Requirement: When a record contains an image, skip the image and retype the rest of that record exactly.

Data in this exercise:
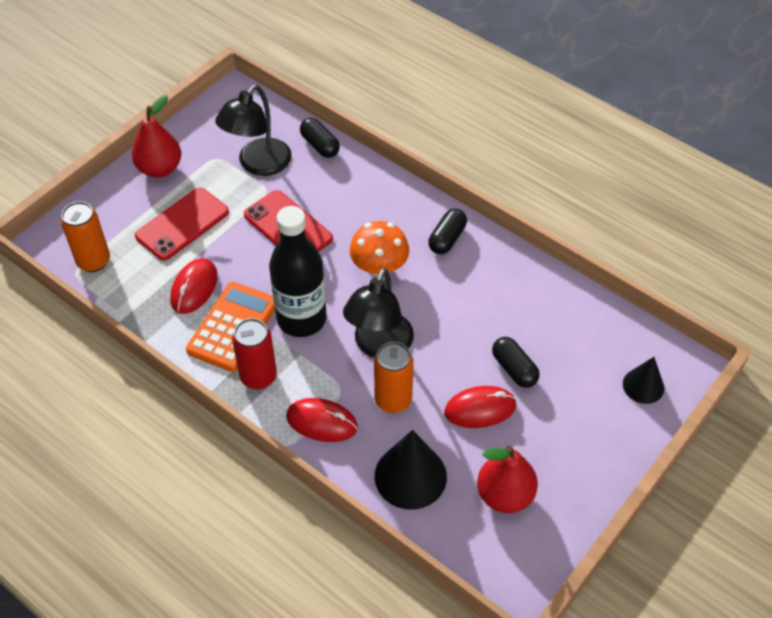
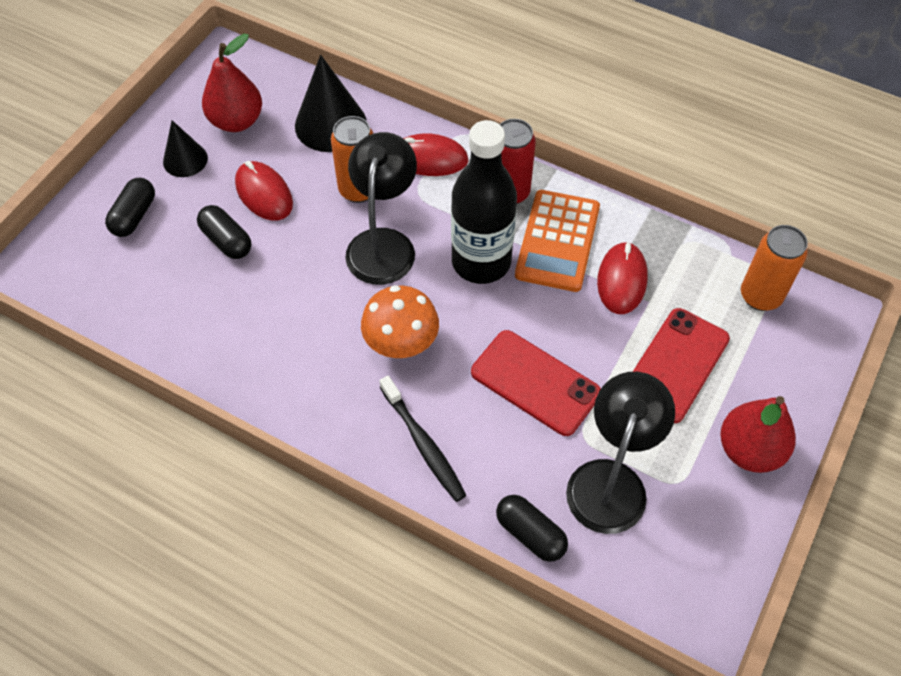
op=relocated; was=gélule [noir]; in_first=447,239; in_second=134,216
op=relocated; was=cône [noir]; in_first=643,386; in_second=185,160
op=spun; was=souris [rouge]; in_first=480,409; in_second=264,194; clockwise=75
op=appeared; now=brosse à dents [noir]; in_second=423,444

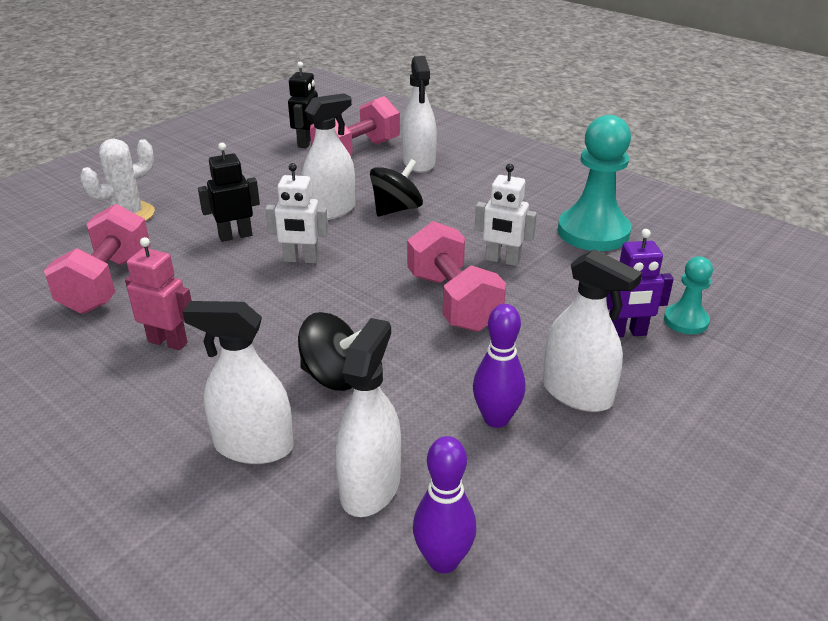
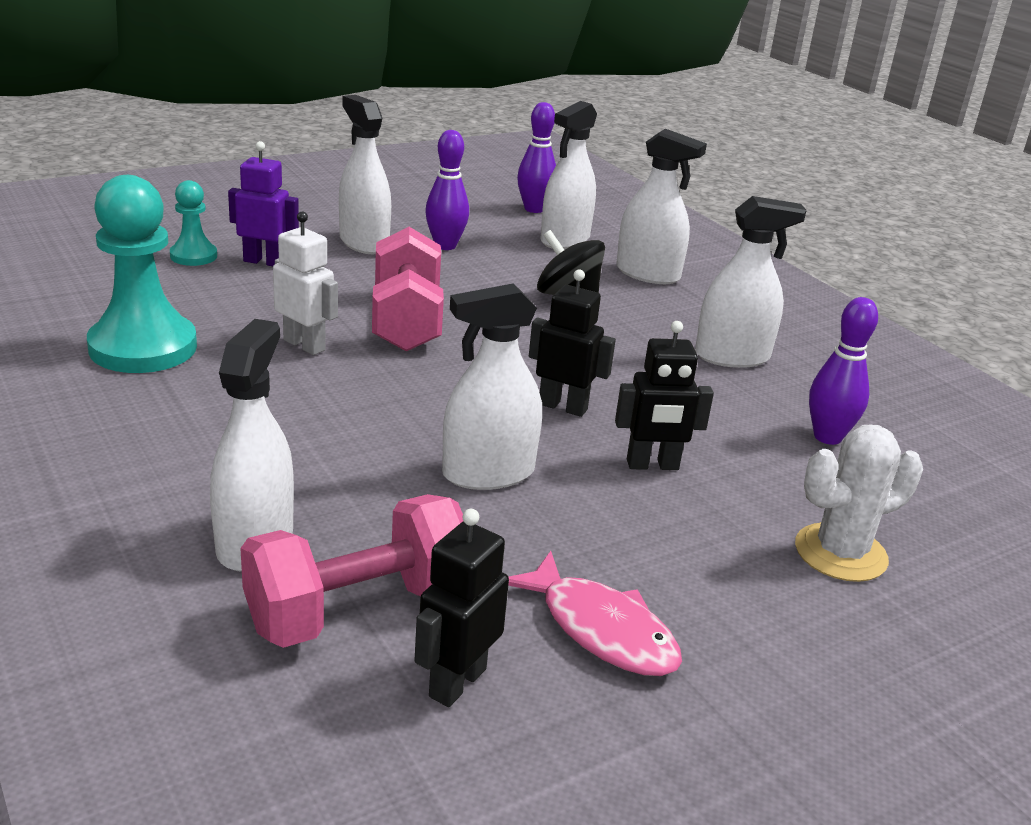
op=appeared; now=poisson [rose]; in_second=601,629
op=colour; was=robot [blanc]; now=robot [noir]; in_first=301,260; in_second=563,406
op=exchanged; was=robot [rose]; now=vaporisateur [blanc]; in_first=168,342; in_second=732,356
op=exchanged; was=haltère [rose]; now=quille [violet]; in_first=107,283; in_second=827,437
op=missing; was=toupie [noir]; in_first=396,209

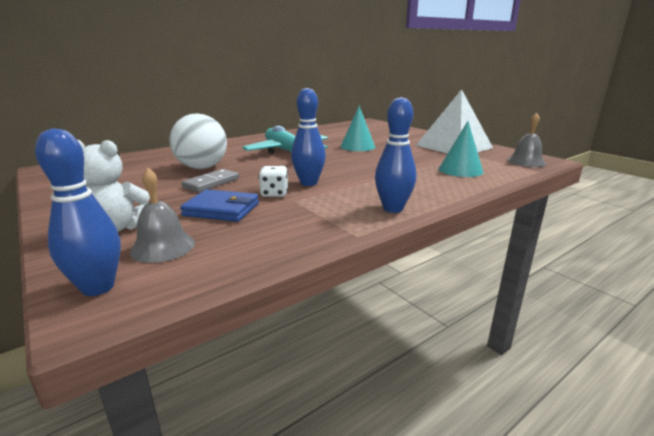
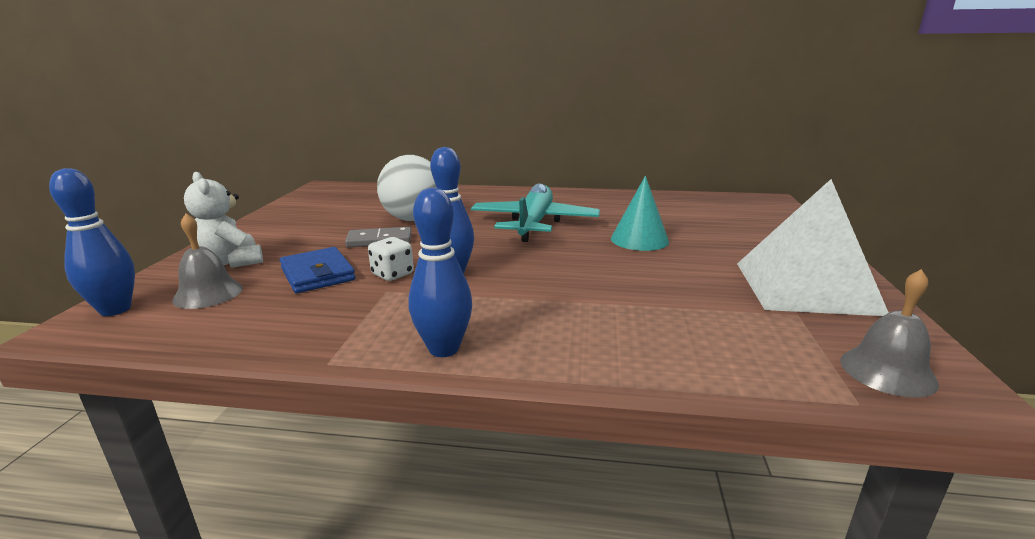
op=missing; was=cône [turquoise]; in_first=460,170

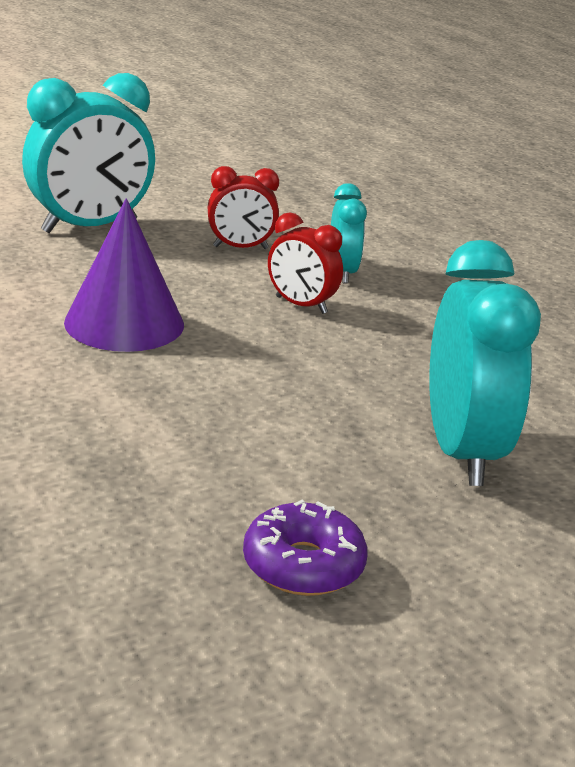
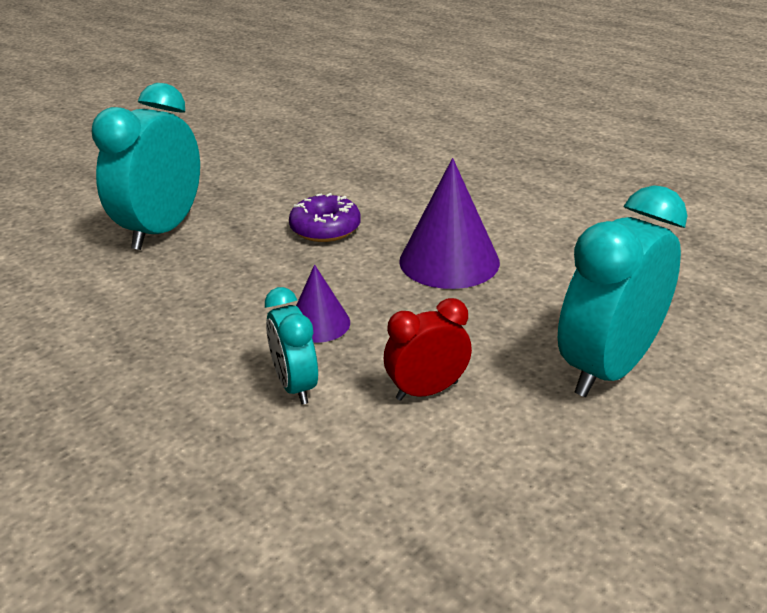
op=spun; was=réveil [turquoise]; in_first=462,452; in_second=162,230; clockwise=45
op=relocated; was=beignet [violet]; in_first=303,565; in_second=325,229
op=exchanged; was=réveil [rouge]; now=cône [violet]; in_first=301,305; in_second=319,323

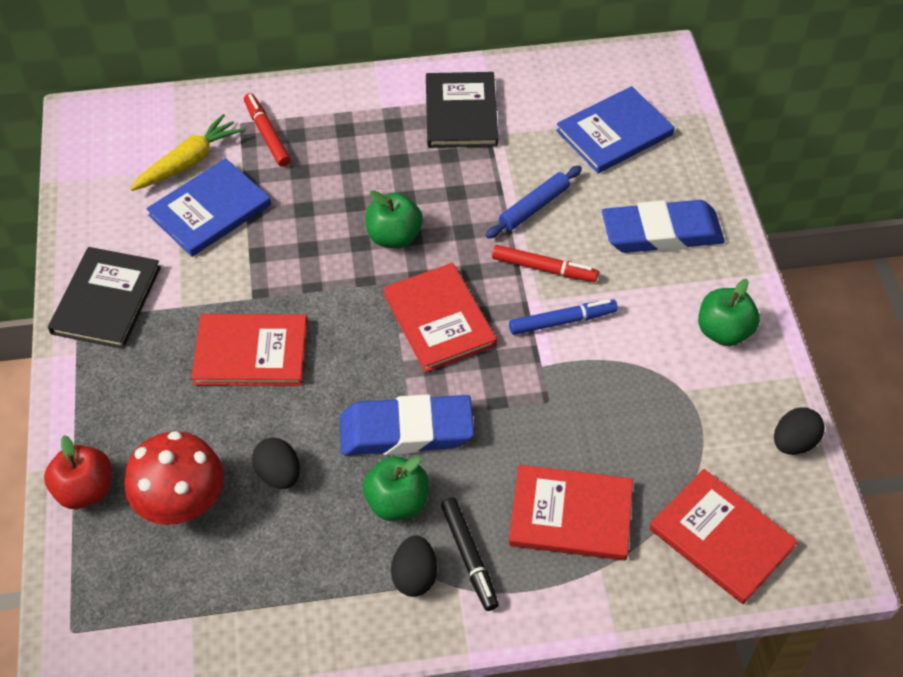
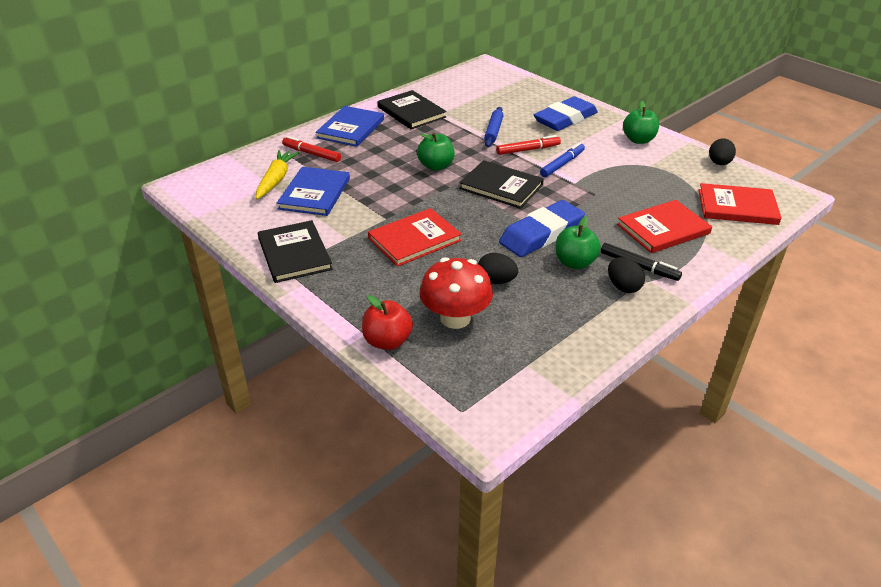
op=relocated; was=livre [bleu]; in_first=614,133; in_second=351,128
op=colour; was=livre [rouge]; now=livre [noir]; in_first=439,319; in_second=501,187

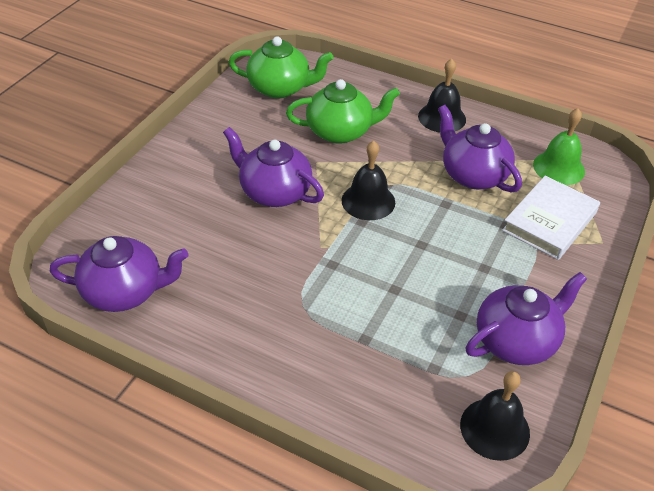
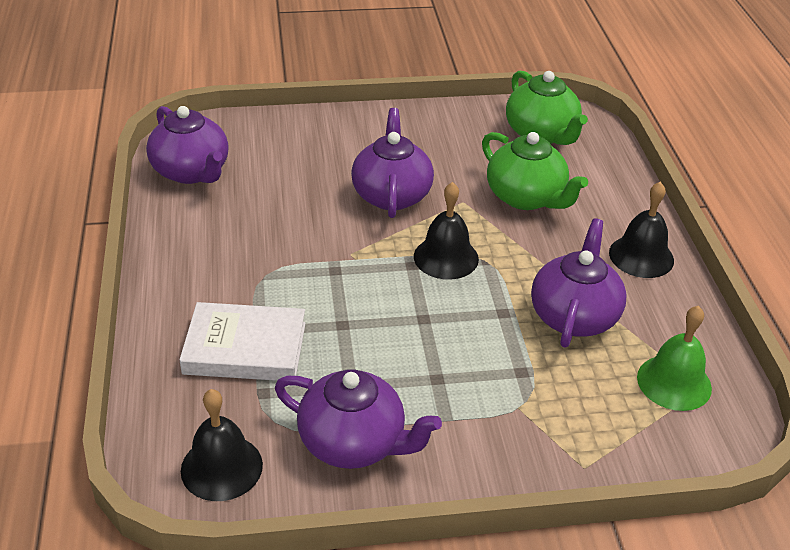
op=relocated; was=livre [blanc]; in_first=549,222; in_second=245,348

Result:
op=relocated; was=gélule [noir]; in_first=447,239; in_second=134,216
op=relocated; was=cône [noir]; in_first=643,386; in_second=185,160
op=spun; was=souris [rouge]; in_first=480,409; in_second=264,194; clockwise=75
op=appeared; now=brosse à dents [noir]; in_second=423,444

op=appeared; now=poisson [rose]; in_second=601,629
op=colour; was=robot [blanc]; now=robot [noir]; in_first=301,260; in_second=563,406
op=exchanged; was=robot [rose]; now=vaporisateur [blanc]; in_first=168,342; in_second=732,356
op=exchanged; was=haltère [rose]; now=quille [violet]; in_first=107,283; in_second=827,437
op=missing; was=toupie [noir]; in_first=396,209

op=missing; was=cône [turquoise]; in_first=460,170

op=spun; was=réveil [turquoise]; in_first=462,452; in_second=162,230; clockwise=45
op=relocated; was=beignet [violet]; in_first=303,565; in_second=325,229
op=exchanged; was=réveil [rouge]; now=cône [violet]; in_first=301,305; in_second=319,323

op=relocated; was=livre [bleu]; in_first=614,133; in_second=351,128
op=colour; was=livre [rouge]; now=livre [noir]; in_first=439,319; in_second=501,187

op=relocated; was=livre [blanc]; in_first=549,222; in_second=245,348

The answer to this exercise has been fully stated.